Exercise prompt = In the records below, reproduce exactly the lines from the one containing "D2: zener 6.2V" through the one containing "R10: 6.8k (U3/PB0, VS) -> 3.3k (U3/PB0, VS)", both included, and omit the pictures.

Input data =
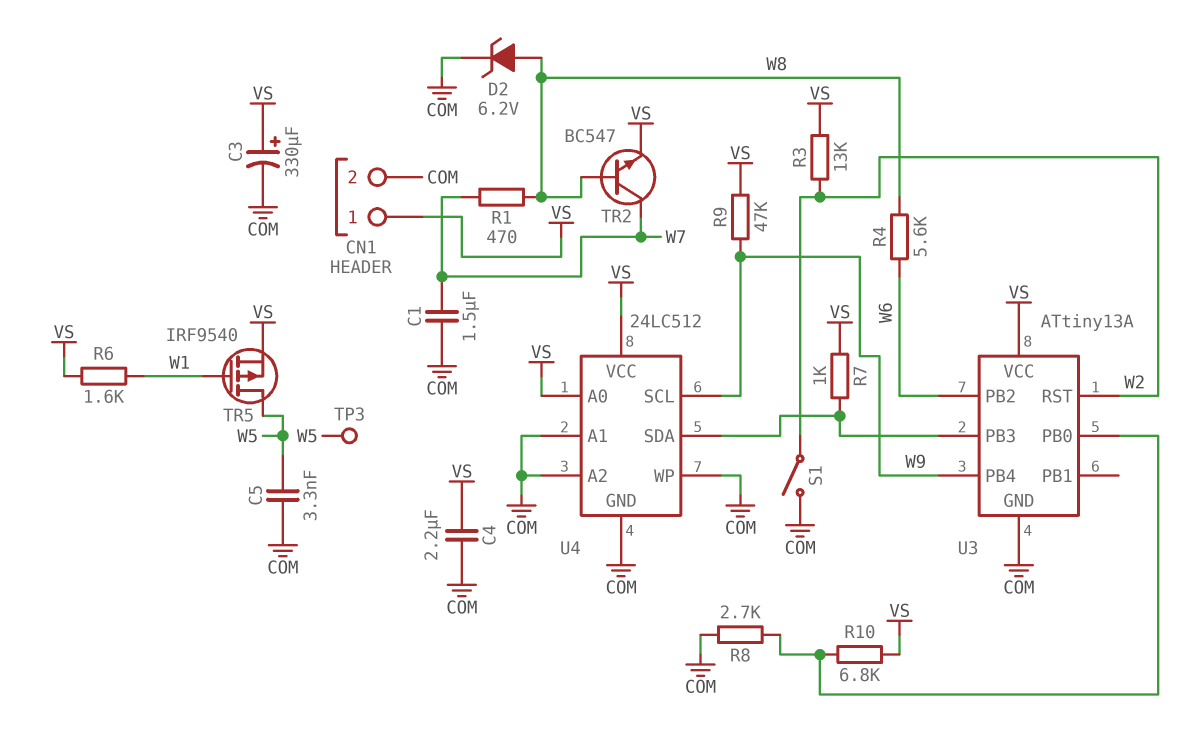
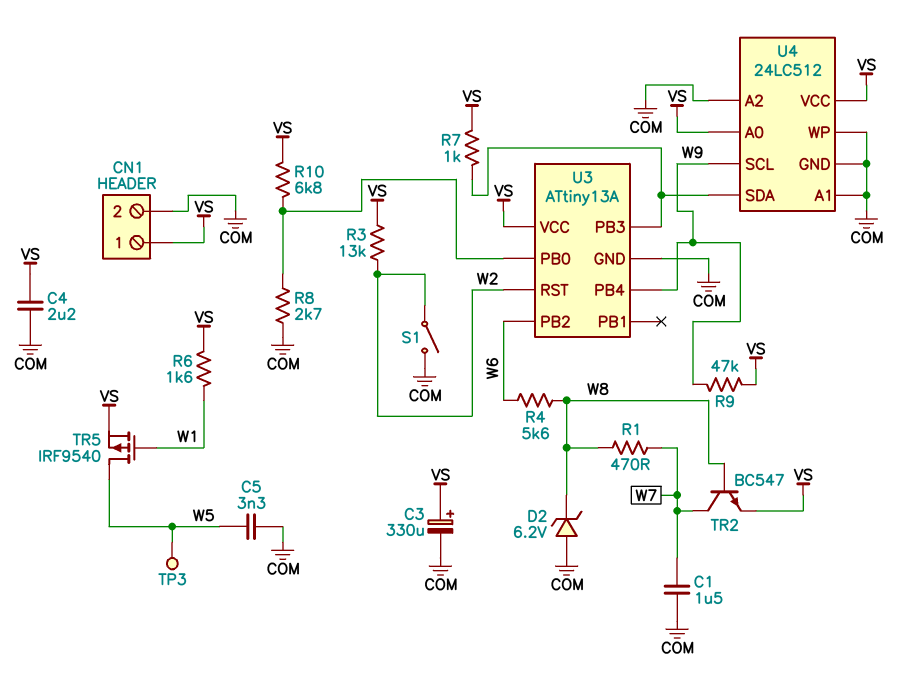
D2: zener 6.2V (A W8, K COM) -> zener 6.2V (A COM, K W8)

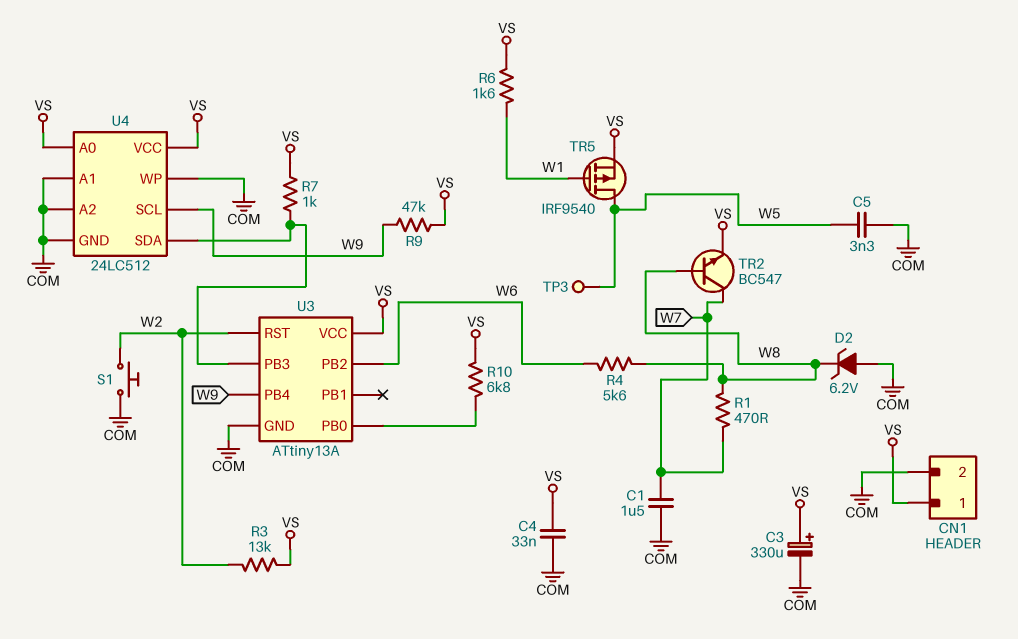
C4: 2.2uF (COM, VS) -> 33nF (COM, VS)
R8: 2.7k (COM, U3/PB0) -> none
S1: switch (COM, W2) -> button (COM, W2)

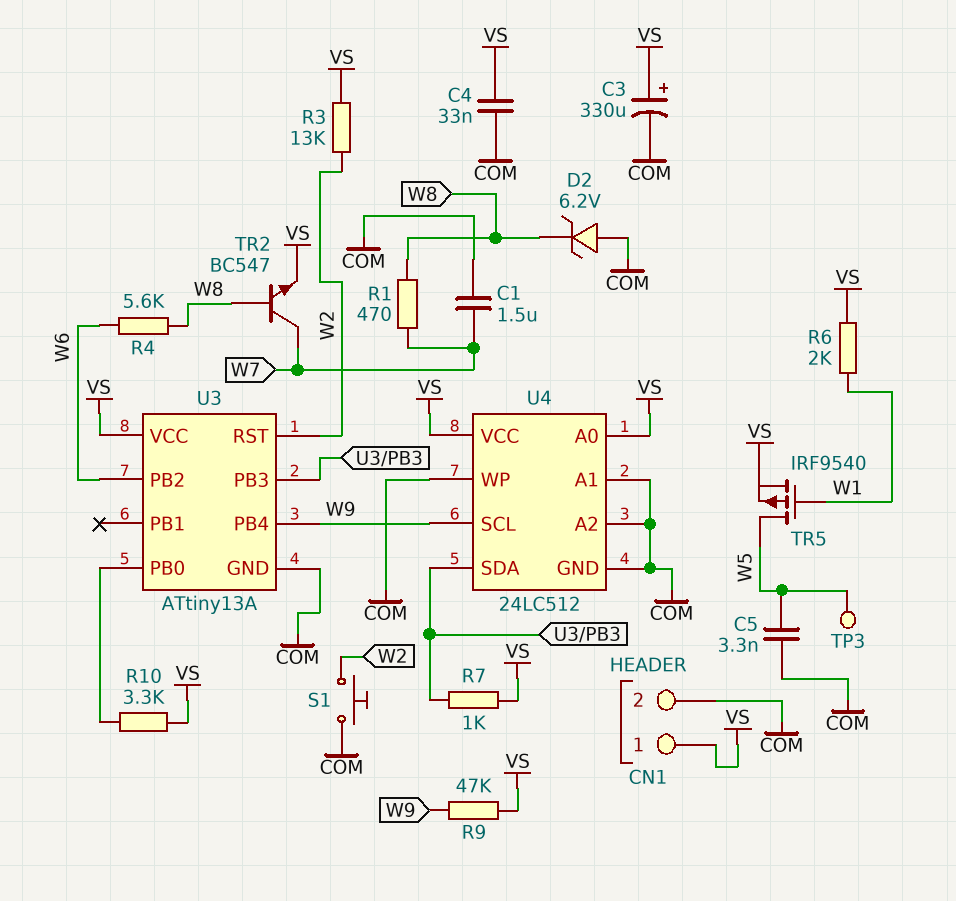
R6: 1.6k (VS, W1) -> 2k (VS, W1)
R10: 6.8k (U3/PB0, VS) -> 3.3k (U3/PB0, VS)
--
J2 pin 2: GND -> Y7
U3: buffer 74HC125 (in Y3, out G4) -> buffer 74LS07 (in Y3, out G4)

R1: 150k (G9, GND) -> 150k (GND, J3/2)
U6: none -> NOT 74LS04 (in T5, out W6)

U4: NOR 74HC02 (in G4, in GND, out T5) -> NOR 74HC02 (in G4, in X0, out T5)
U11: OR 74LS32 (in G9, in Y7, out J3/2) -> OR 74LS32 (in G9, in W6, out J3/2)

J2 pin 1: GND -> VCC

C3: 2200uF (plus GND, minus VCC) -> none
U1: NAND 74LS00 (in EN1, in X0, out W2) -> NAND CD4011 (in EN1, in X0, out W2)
==
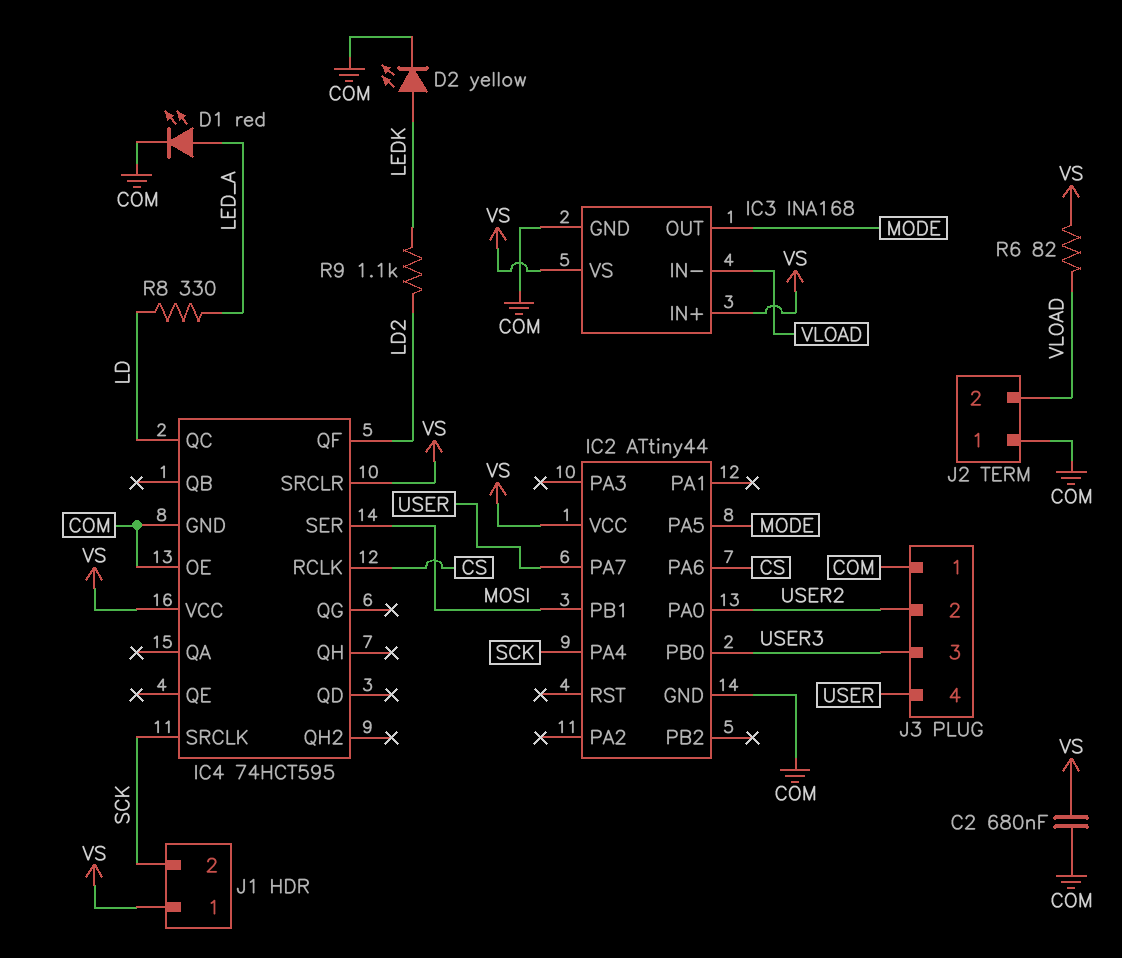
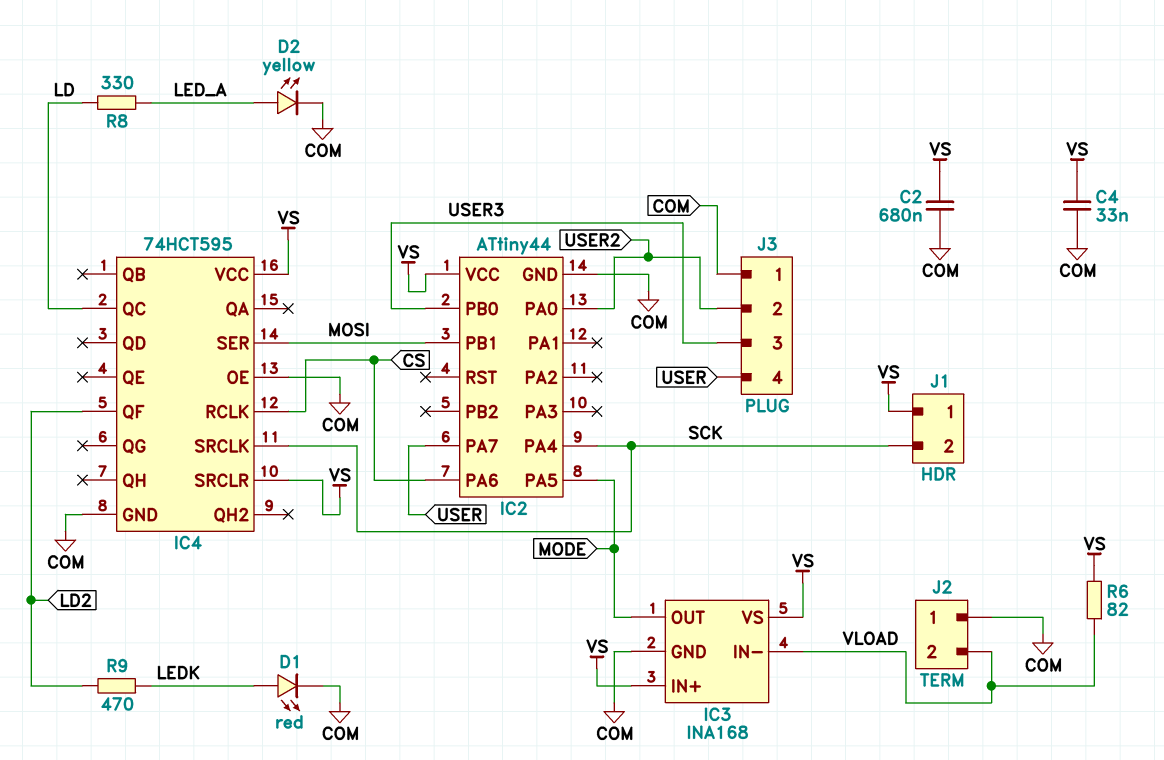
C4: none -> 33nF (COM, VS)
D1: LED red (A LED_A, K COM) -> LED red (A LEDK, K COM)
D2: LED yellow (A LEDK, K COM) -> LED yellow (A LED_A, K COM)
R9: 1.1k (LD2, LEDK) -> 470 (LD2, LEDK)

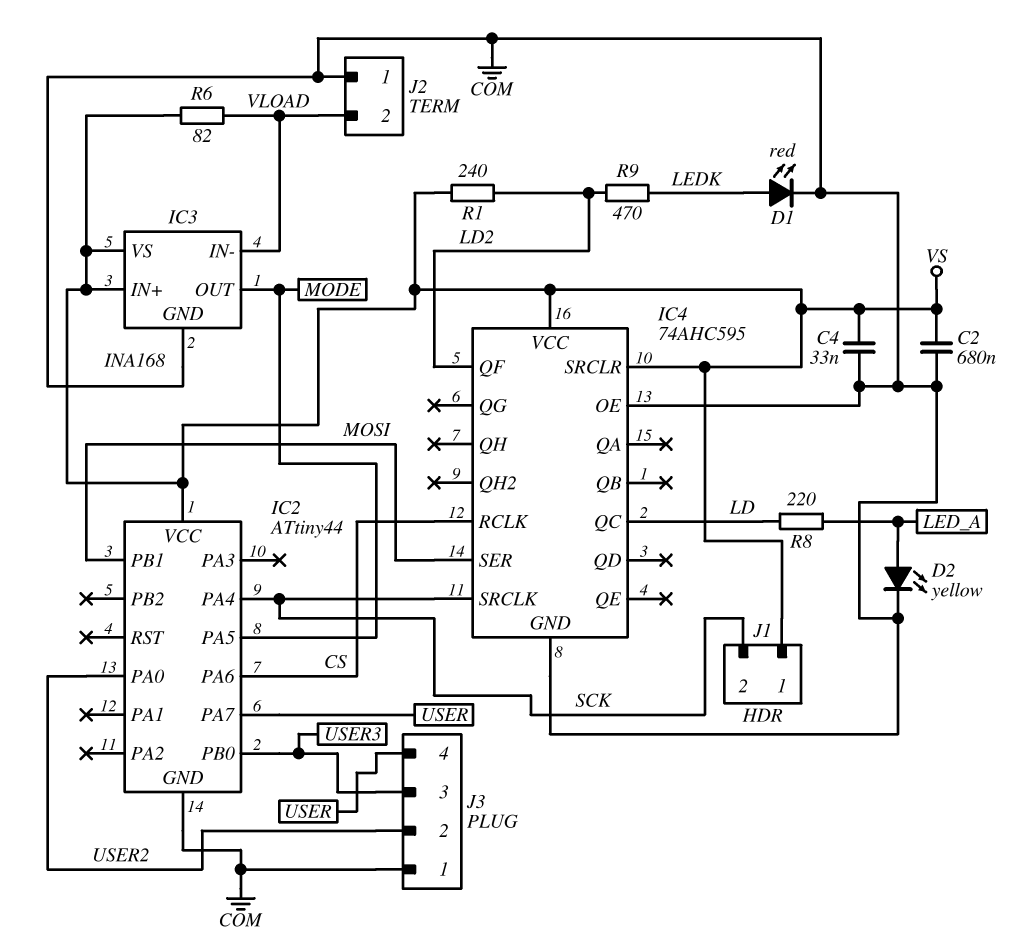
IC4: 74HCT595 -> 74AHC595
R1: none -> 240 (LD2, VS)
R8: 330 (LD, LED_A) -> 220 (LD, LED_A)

Exercise result =
D2: zener 6.2V (A W8, K COM) -> zener 6.2V (A COM, K W8)

C4: 2.2uF (COM, VS) -> 33nF (COM, VS)
R8: 2.7k (COM, U3/PB0) -> none
S1: switch (COM, W2) -> button (COM, W2)

R6: 1.6k (VS, W1) -> 2k (VS, W1)
R10: 6.8k (U3/PB0, VS) -> 3.3k (U3/PB0, VS)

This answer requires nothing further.